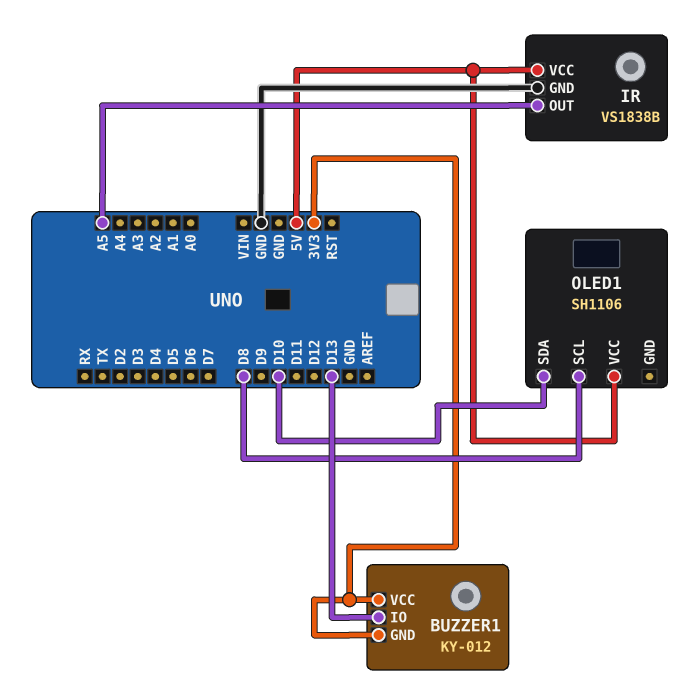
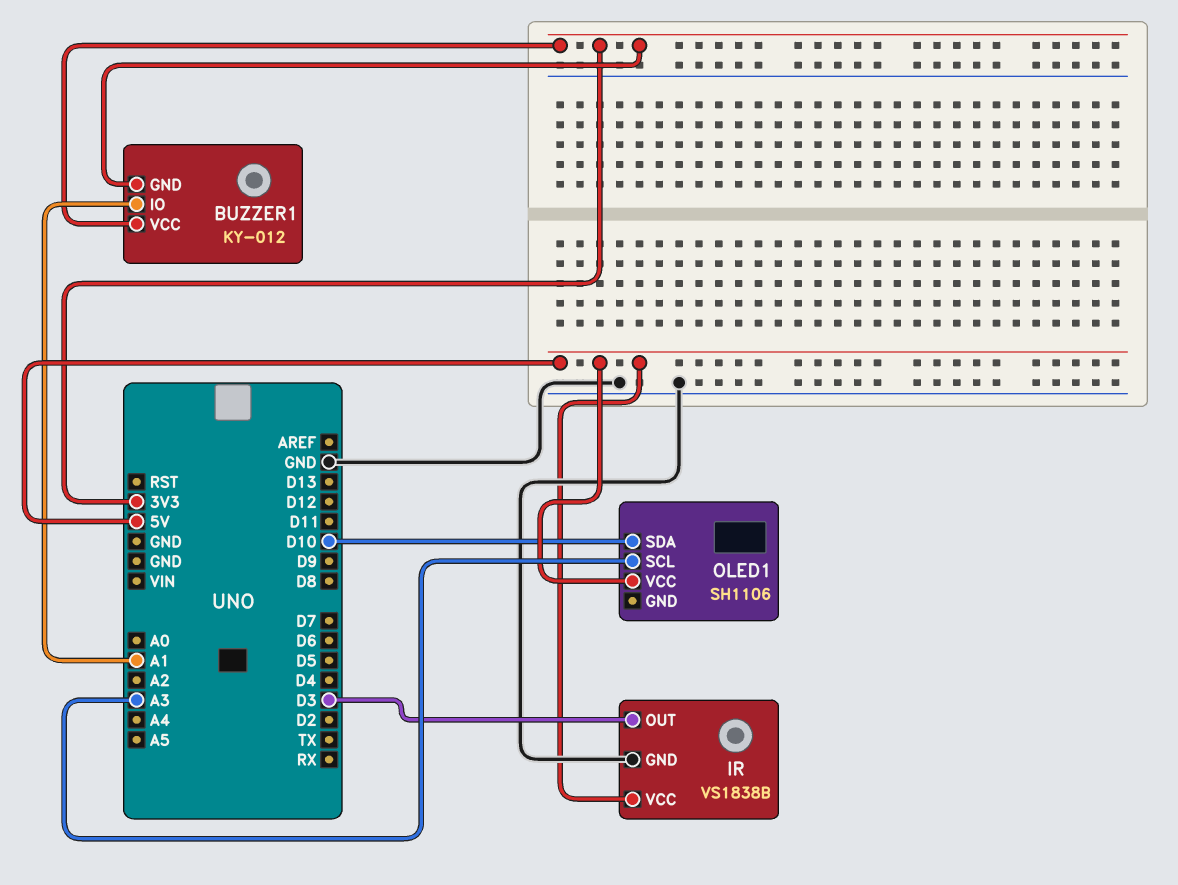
BUZZER1 pin IO: D13 -> A1
IR pin OUT: A5 -> D3
OLED1 pin SCL: D8 -> A3

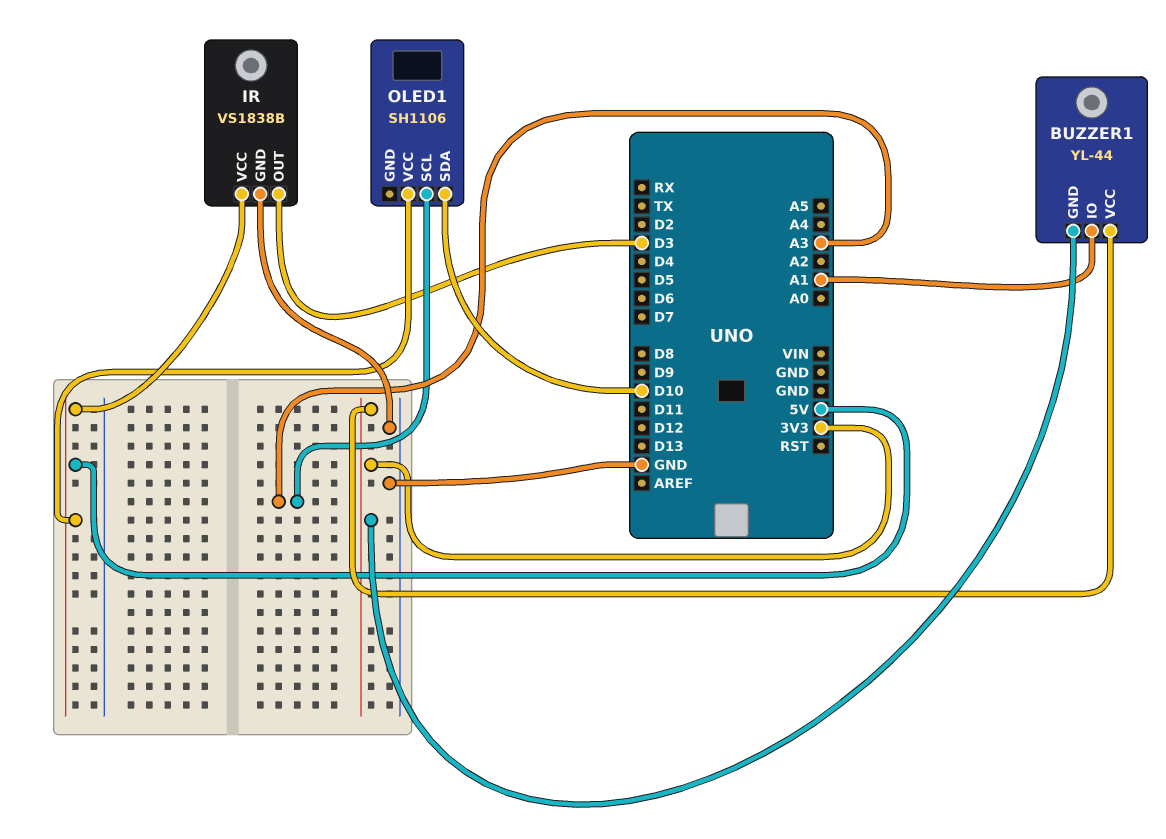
BUZZER1: KY-012 -> YL-44

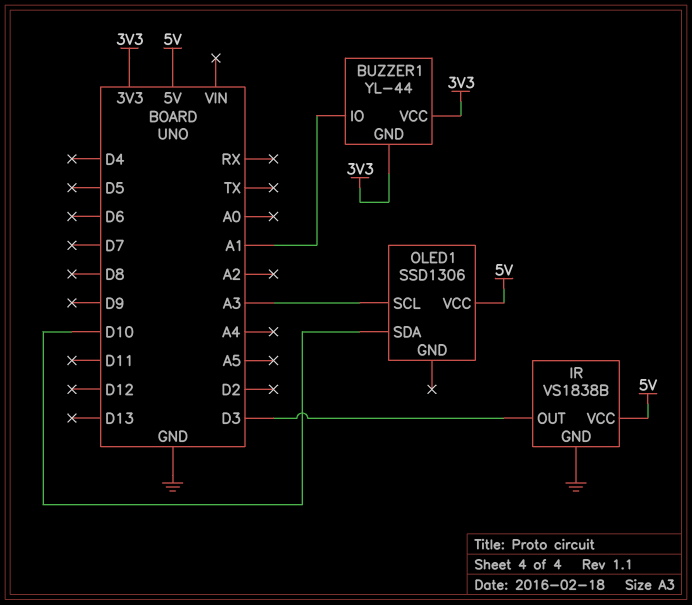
OLED1: SH1106 -> SSD1306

Task prompt: Working from the lines above, reproduce the material exactly and exclude its pictures.

Response:
BUZZER1 pin IO: D13 -> A1
IR pin OUT: A5 -> D3
OLED1 pin SCL: D8 -> A3

BUZZER1: KY-012 -> YL-44

OLED1: SH1106 -> SSD1306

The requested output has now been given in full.